- Dataset entries

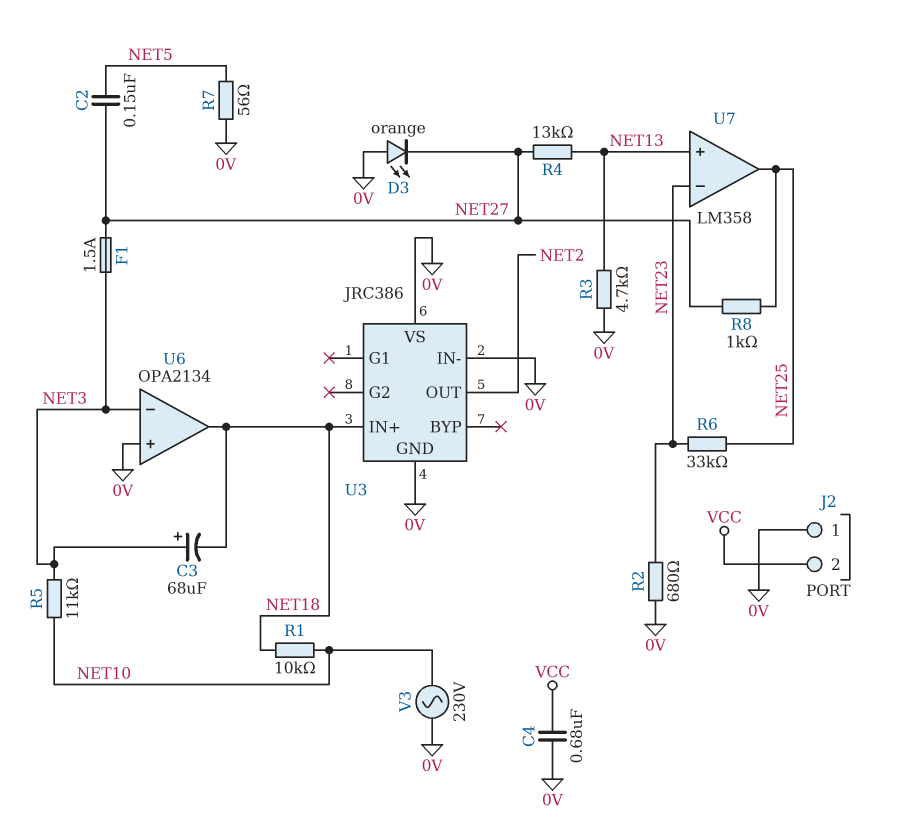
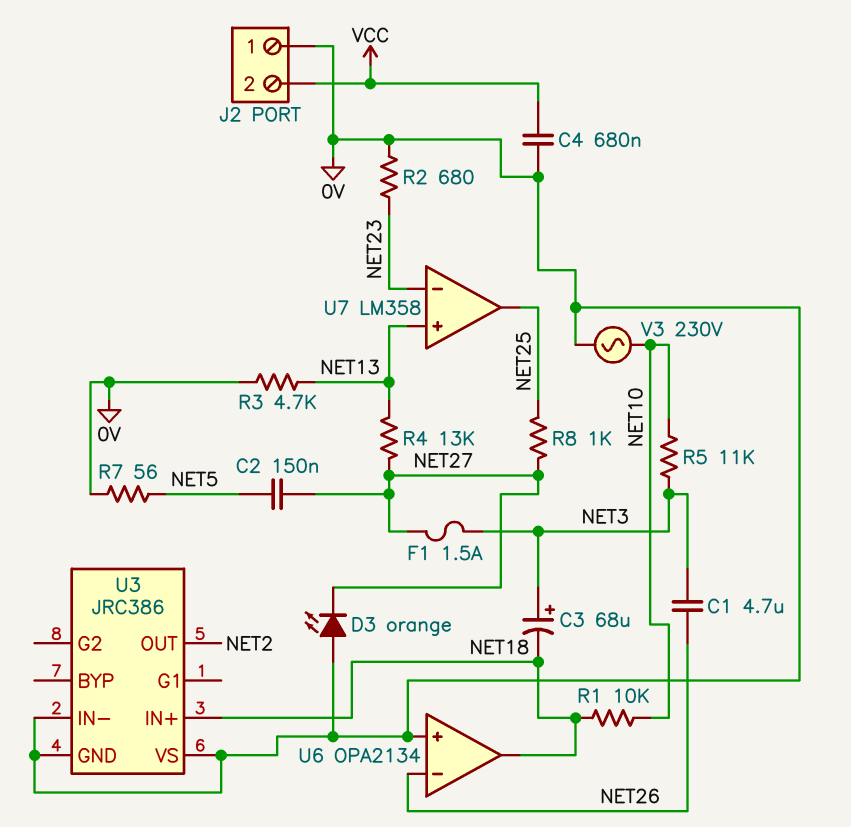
C1: none -> 4.7uF (NET3, NET26)
R6: 33k (NET23, NET25) -> none
U6 pin in-: NET3 -> NET26

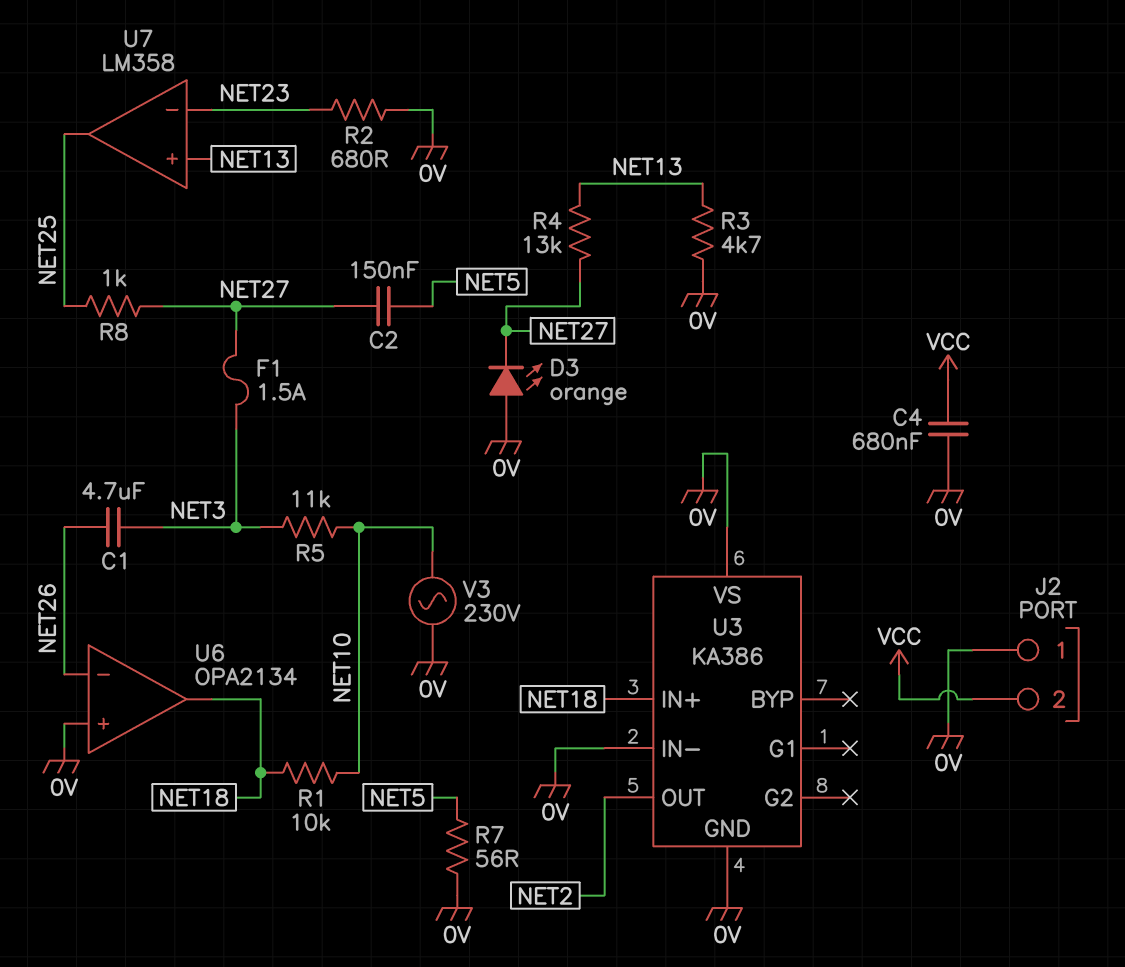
C3: 68uF (plus NET3, minus NET18) -> none
U3: JRC386 -> KA386

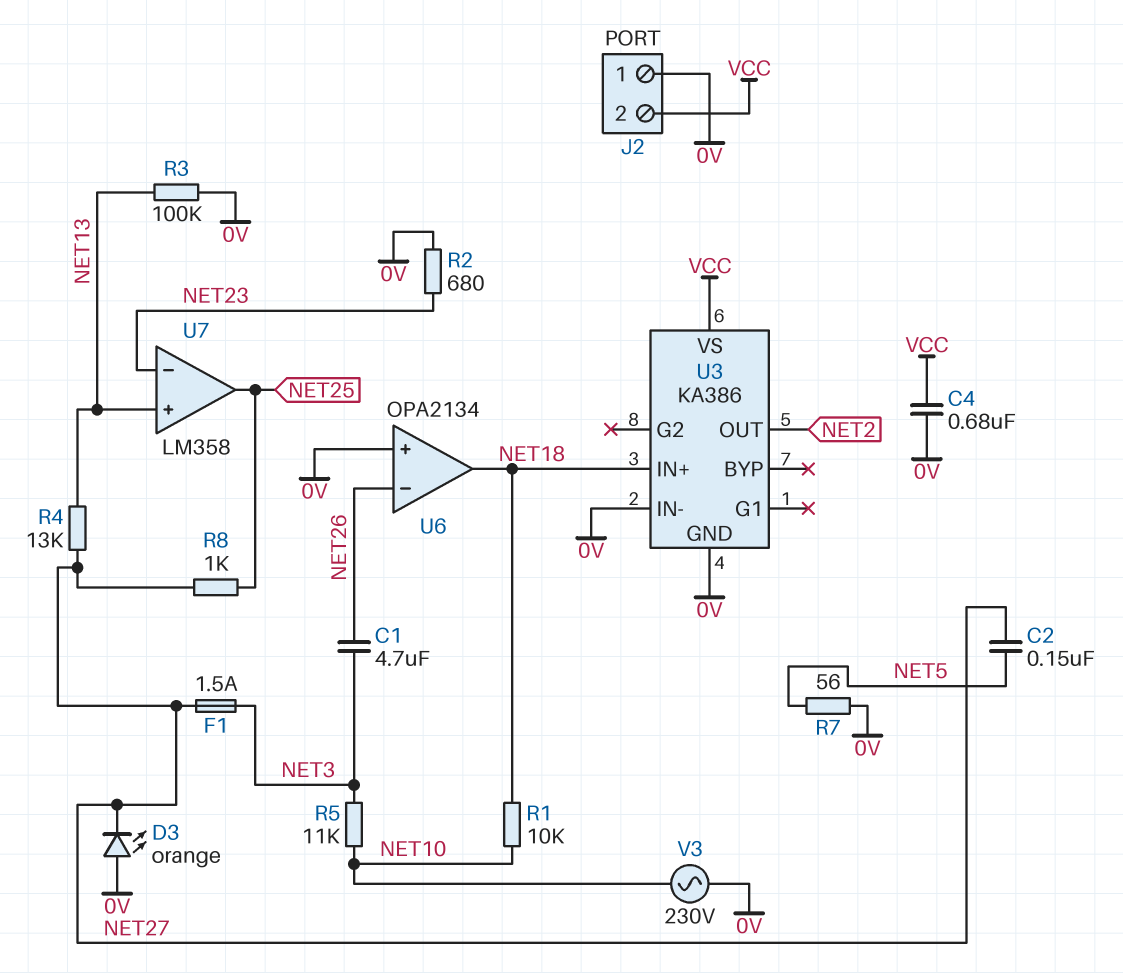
R3: 4.7k (0V, NET13) -> 100k (0V, NET13)
U3 pin VS: 0V -> VCC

- Description of the task
Reproduce the full listing faithfully, but do not carry over any pictures.

- Answer below
C1: none -> 4.7uF (NET3, NET26)
R6: 33k (NET23, NET25) -> none
U6 pin in-: NET3 -> NET26

C3: 68uF (plus NET3, minus NET18) -> none
U3: JRC386 -> KA386

R3: 4.7k (0V, NET13) -> 100k (0V, NET13)
U3 pin VS: 0V -> VCC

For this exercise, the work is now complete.